What the task requires: Leave the pictures out, and repeat exactly each line from the one that holds "LUX pin SCL: 2 -> 3" through the final line of the entries below.

(Task inputs Opens)

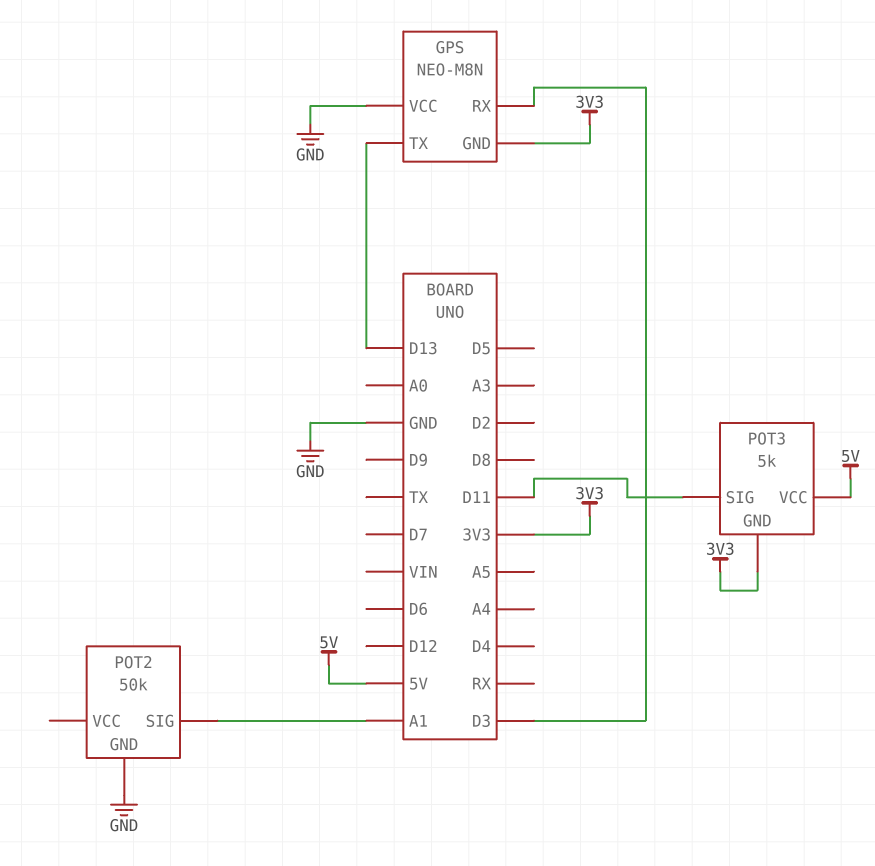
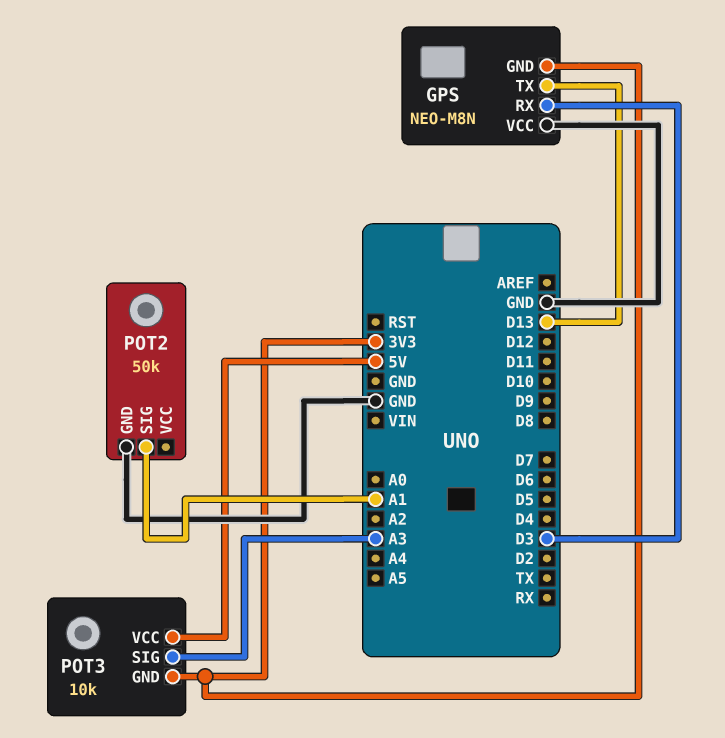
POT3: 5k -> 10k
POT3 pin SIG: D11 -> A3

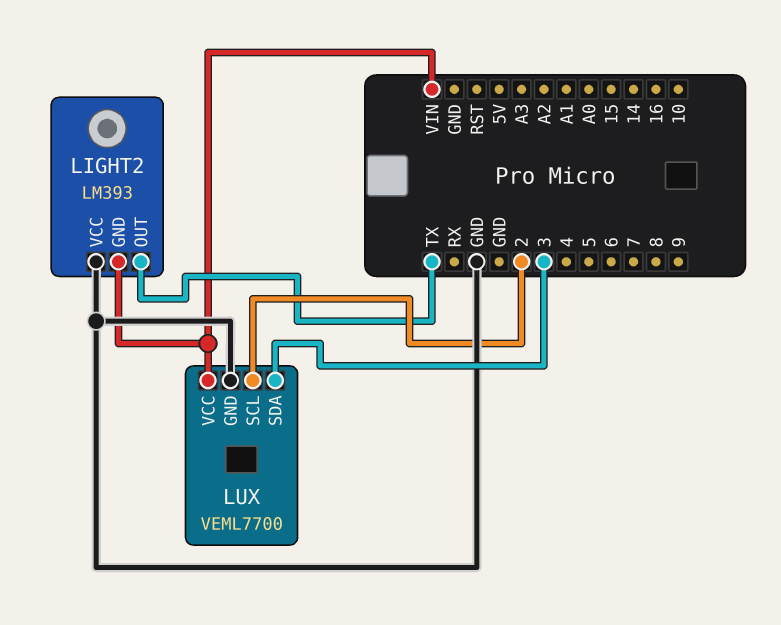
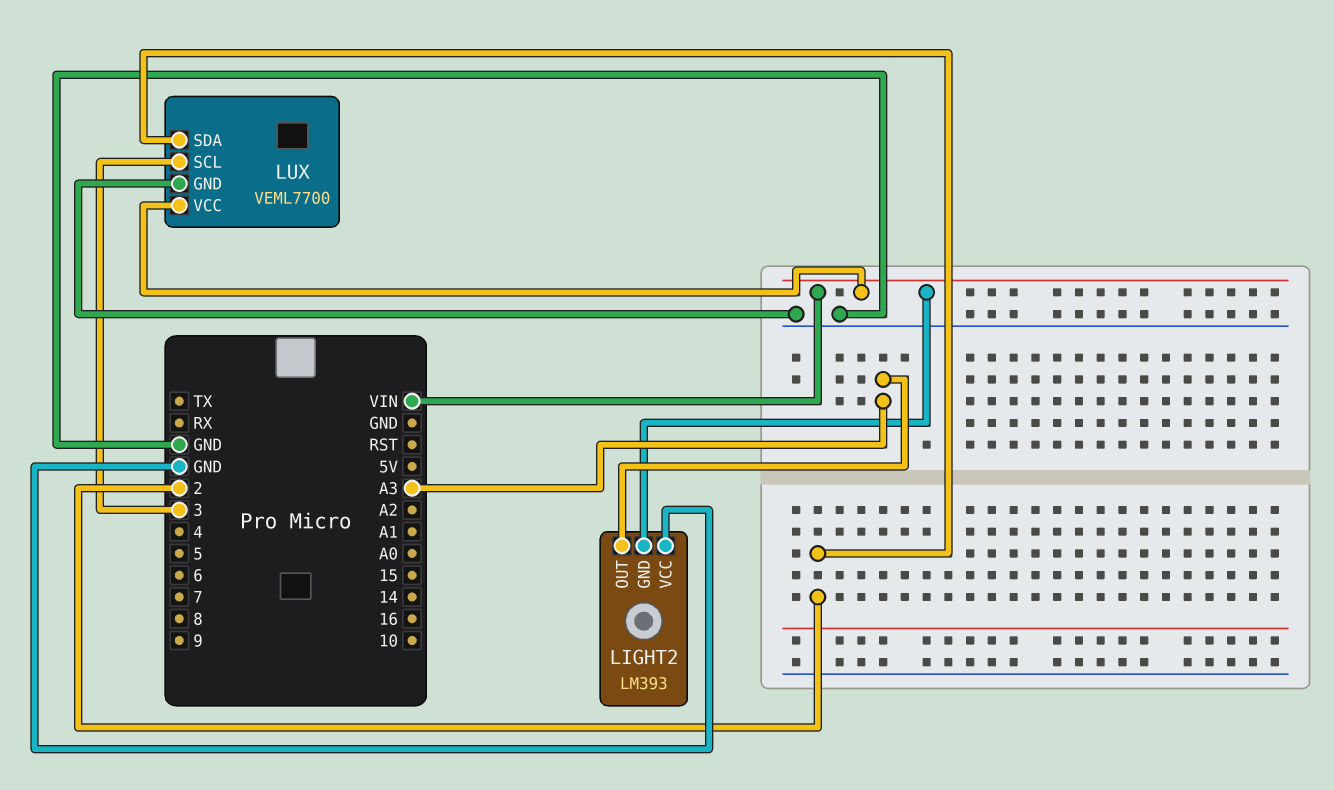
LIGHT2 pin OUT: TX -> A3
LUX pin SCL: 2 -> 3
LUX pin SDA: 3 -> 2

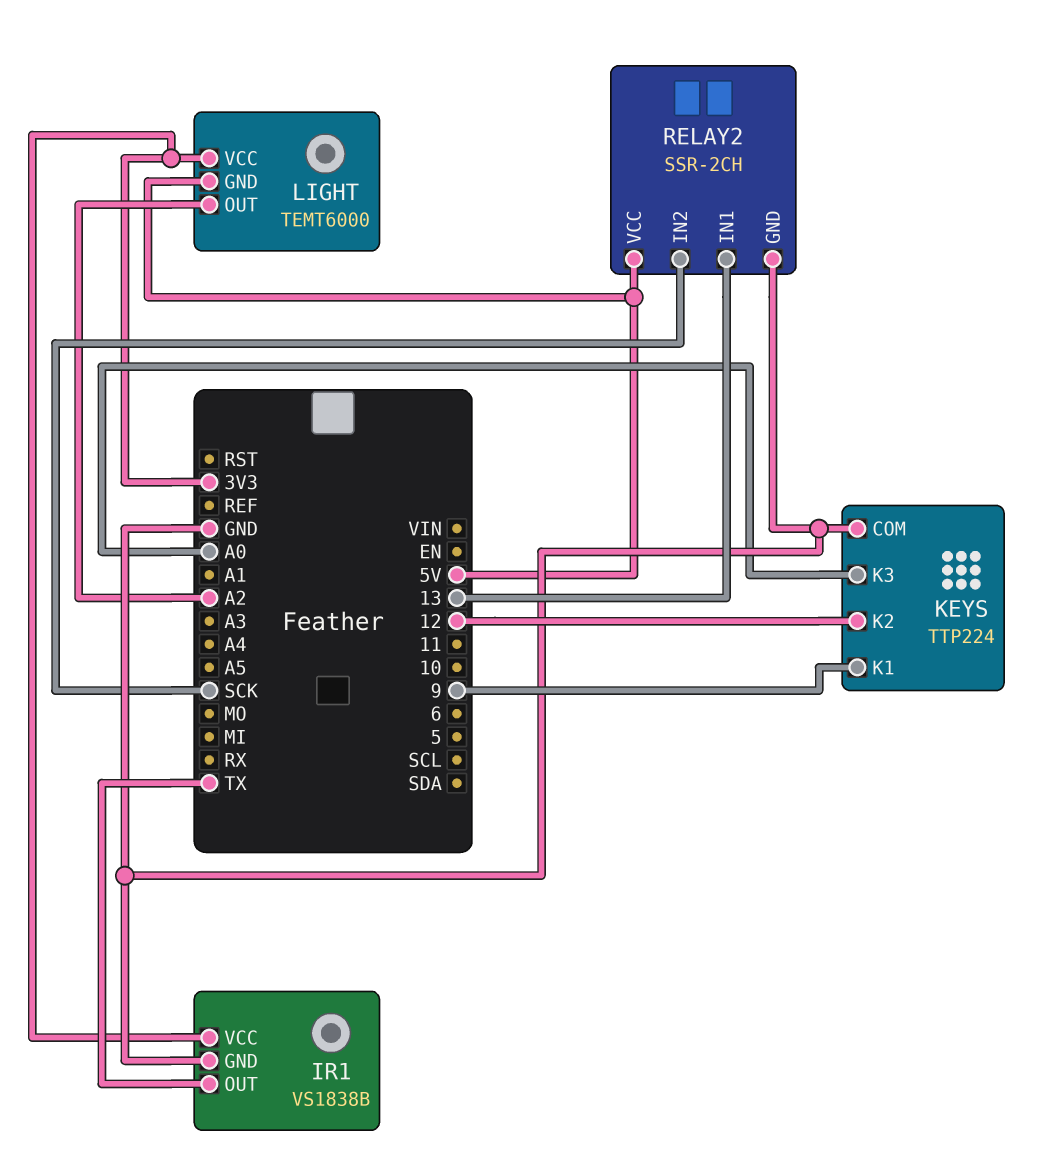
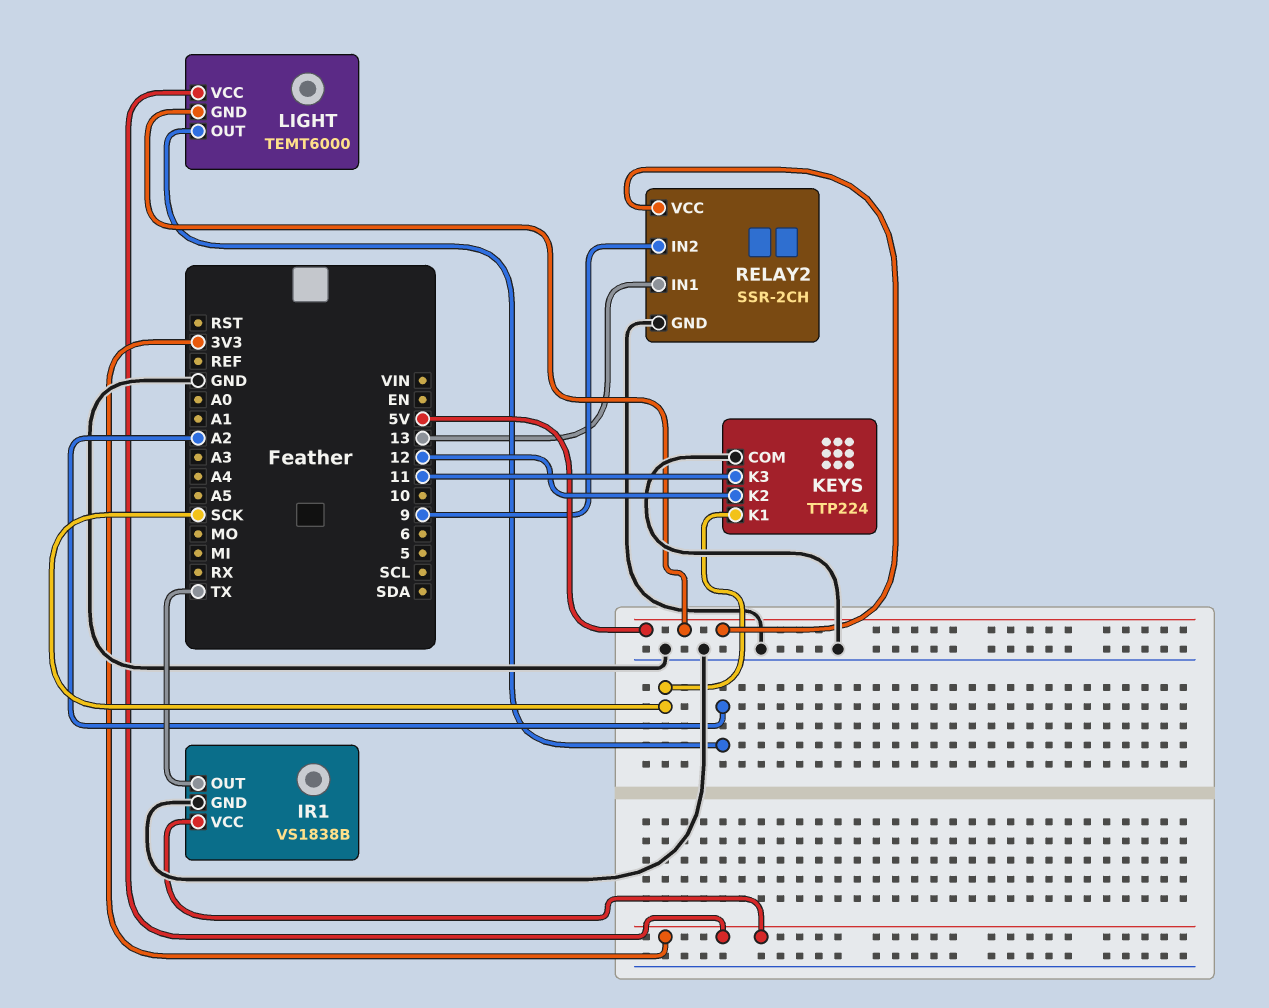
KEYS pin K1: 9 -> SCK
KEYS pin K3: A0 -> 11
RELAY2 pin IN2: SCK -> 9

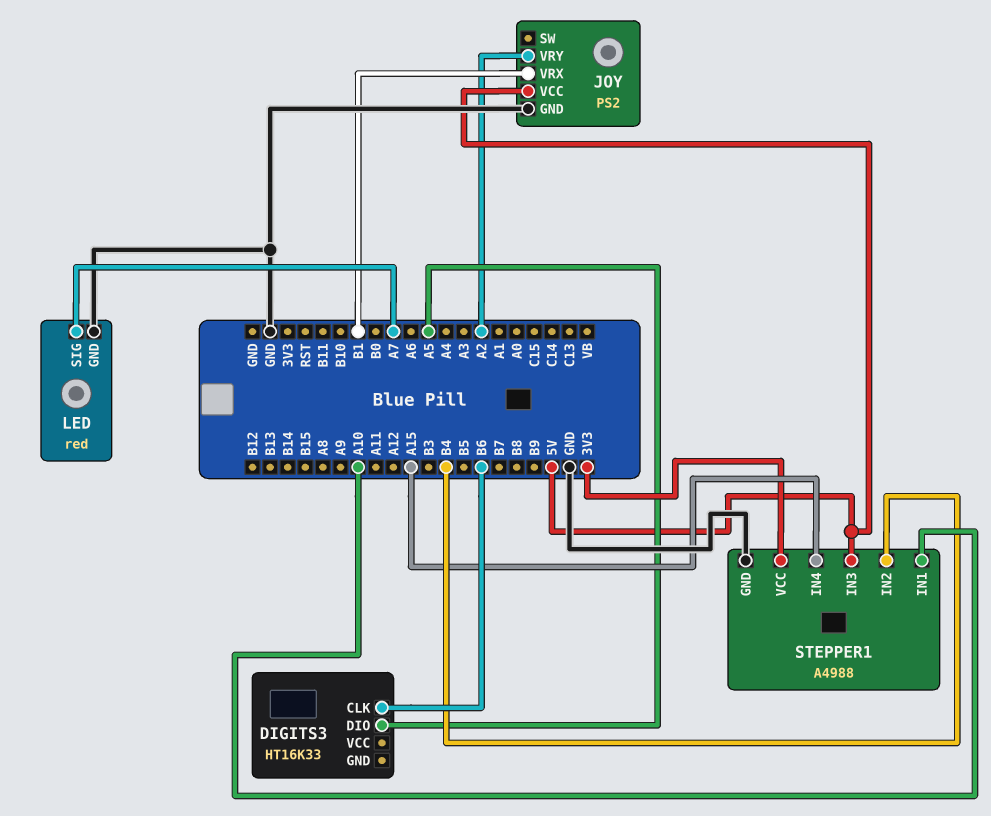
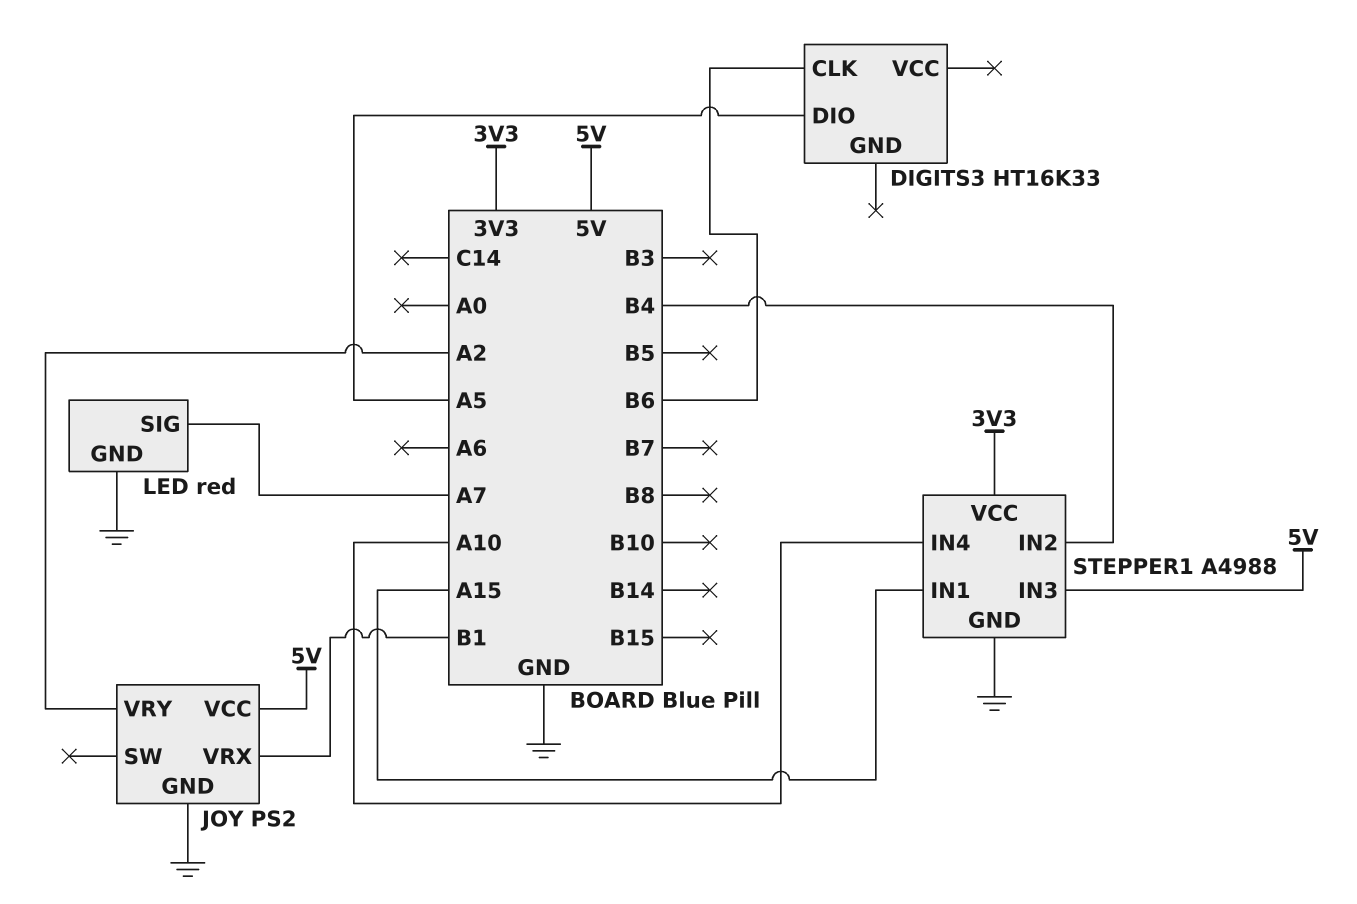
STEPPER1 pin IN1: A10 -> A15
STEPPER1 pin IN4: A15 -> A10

(Task inputs Closes)

Task result:
LUX pin SCL: 2 -> 3
LUX pin SDA: 3 -> 2

KEYS pin K1: 9 -> SCK
KEYS pin K3: A0 -> 11
RELAY2 pin IN2: SCK -> 9

STEPPER1 pin IN1: A10 -> A15
STEPPER1 pin IN4: A15 -> A10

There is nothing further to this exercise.